━━━ Given records ━━━

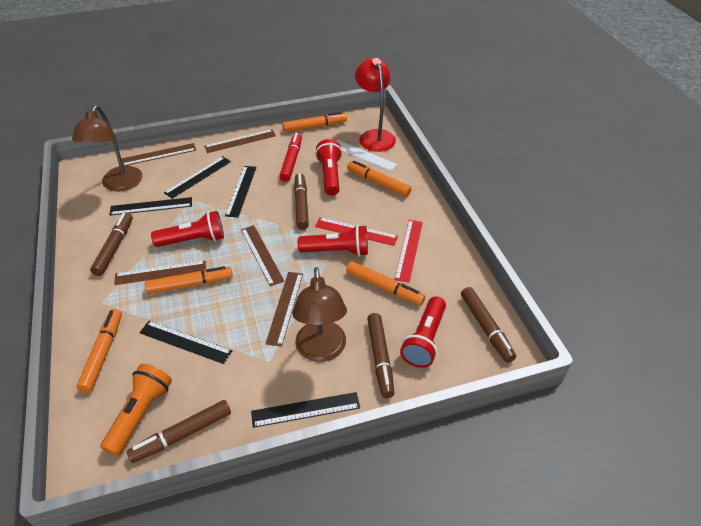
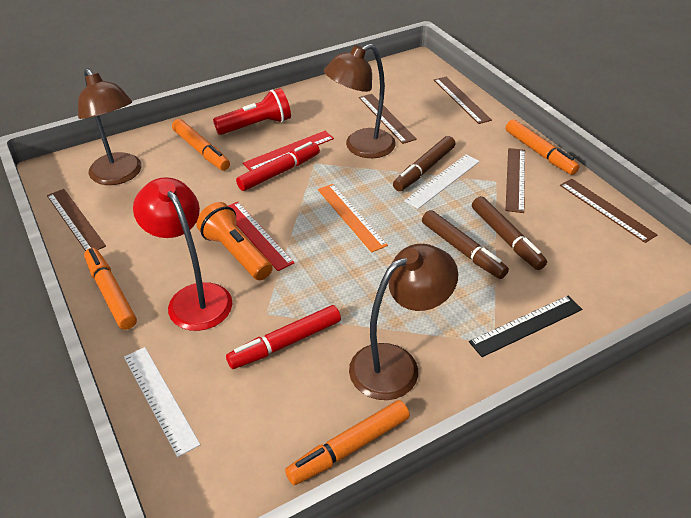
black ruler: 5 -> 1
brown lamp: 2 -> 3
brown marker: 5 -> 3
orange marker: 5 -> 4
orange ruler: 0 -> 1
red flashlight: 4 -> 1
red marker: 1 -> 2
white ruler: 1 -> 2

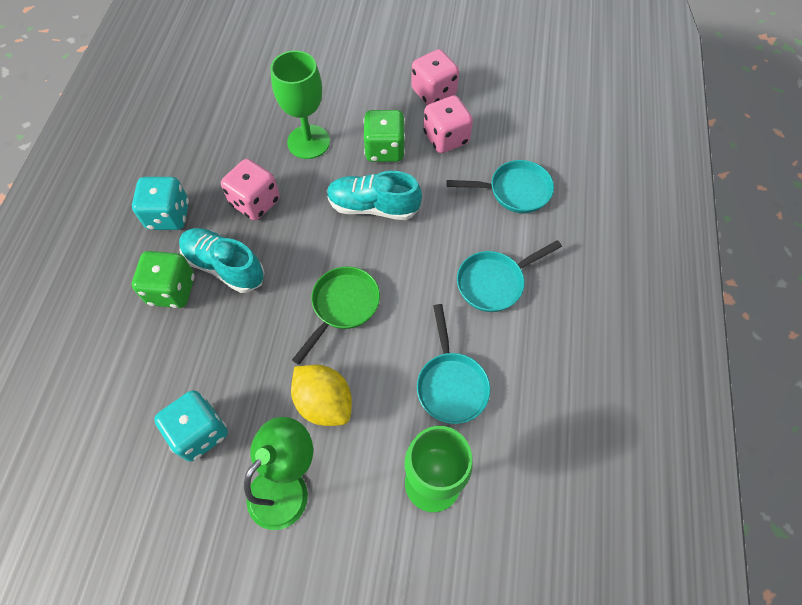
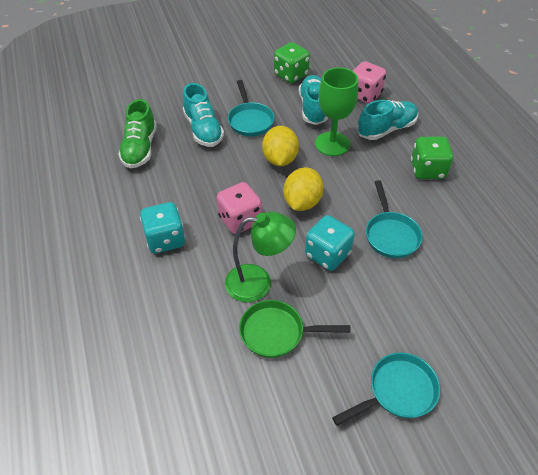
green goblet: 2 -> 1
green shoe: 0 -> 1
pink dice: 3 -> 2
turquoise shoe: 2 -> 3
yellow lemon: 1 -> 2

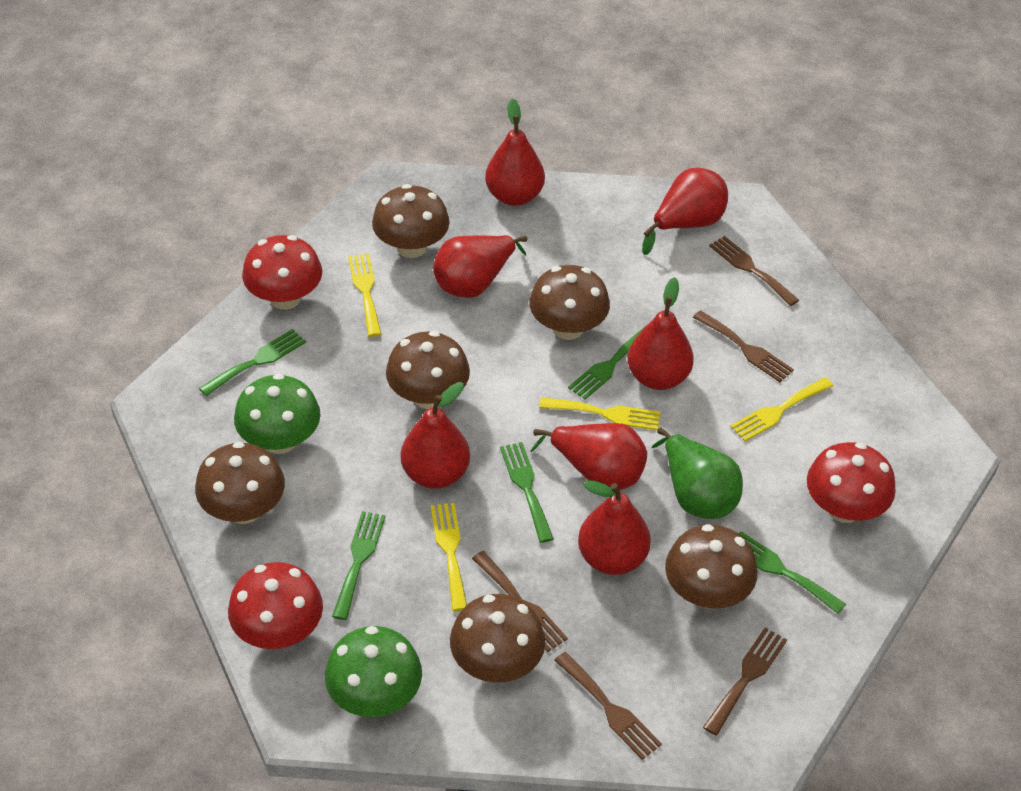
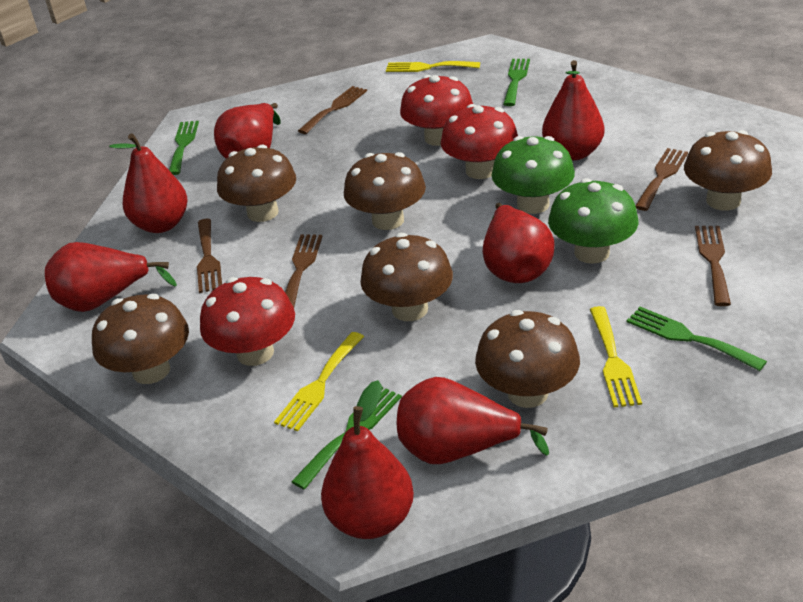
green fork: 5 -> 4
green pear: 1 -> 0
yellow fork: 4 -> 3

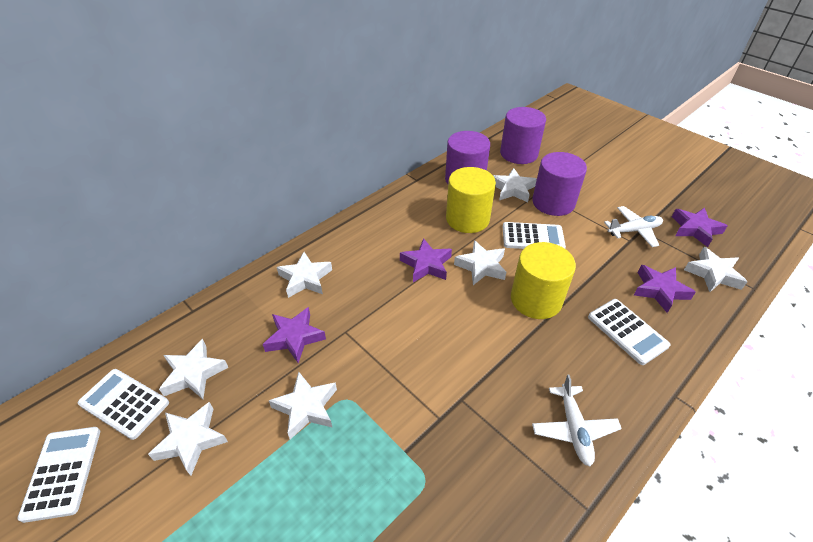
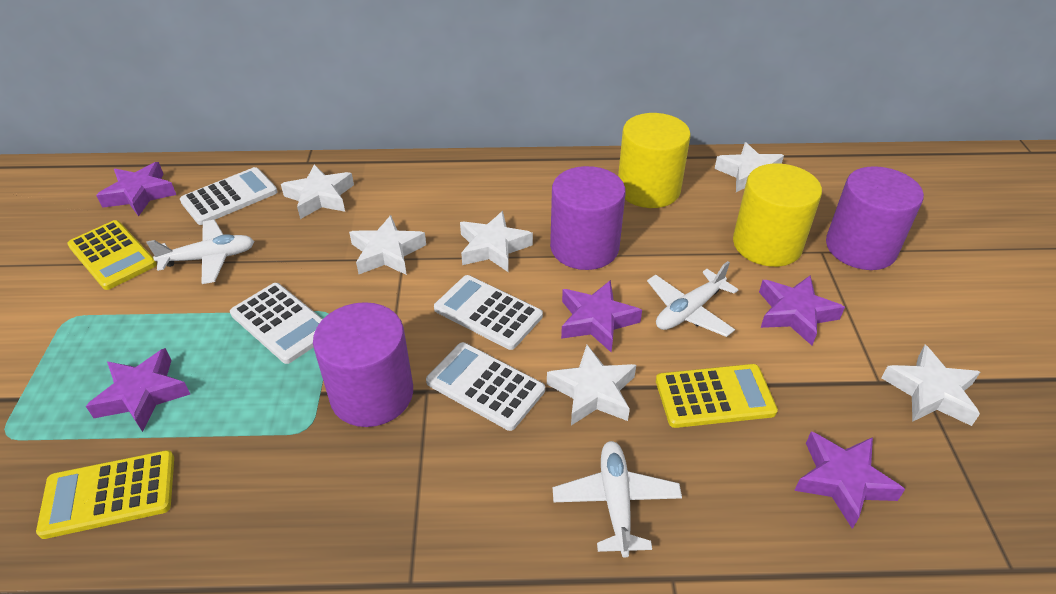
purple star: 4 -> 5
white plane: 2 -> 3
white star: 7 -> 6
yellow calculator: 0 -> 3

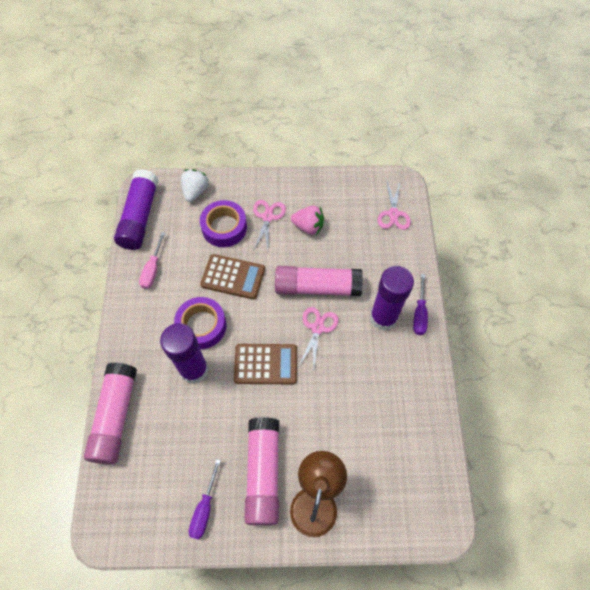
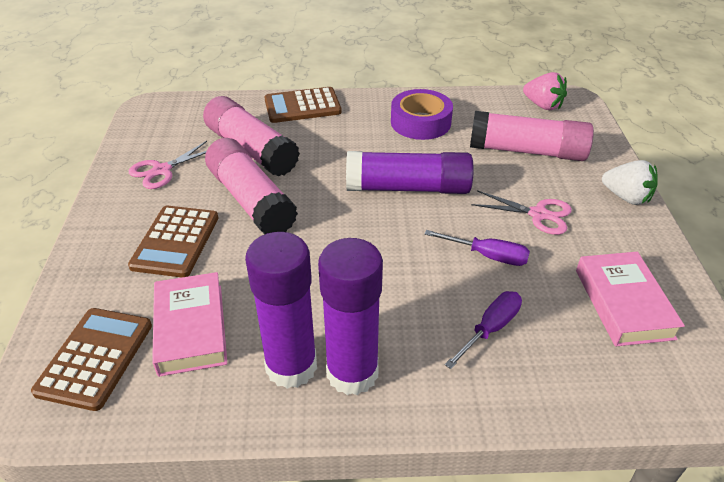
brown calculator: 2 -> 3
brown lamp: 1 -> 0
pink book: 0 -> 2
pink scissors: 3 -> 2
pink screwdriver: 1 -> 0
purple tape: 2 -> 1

━━━

## Aim of the exercise
Your output should consist solely of the lines from the line containing "brown marker: 5 -> 3" through the end of the data above, copied exactly, with images removed.

## Finished exercise
brown marker: 5 -> 3
orange marker: 5 -> 4
orange ruler: 0 -> 1
red flashlight: 4 -> 1
red marker: 1 -> 2
white ruler: 1 -> 2

green goblet: 2 -> 1
green shoe: 0 -> 1
pink dice: 3 -> 2
turquoise shoe: 2 -> 3
yellow lemon: 1 -> 2

green fork: 5 -> 4
green pear: 1 -> 0
yellow fork: 4 -> 3

purple star: 4 -> 5
white plane: 2 -> 3
white star: 7 -> 6
yellow calculator: 0 -> 3

brown calculator: 2 -> 3
brown lamp: 1 -> 0
pink book: 0 -> 2
pink scissors: 3 -> 2
pink screwdriver: 1 -> 0
purple tape: 2 -> 1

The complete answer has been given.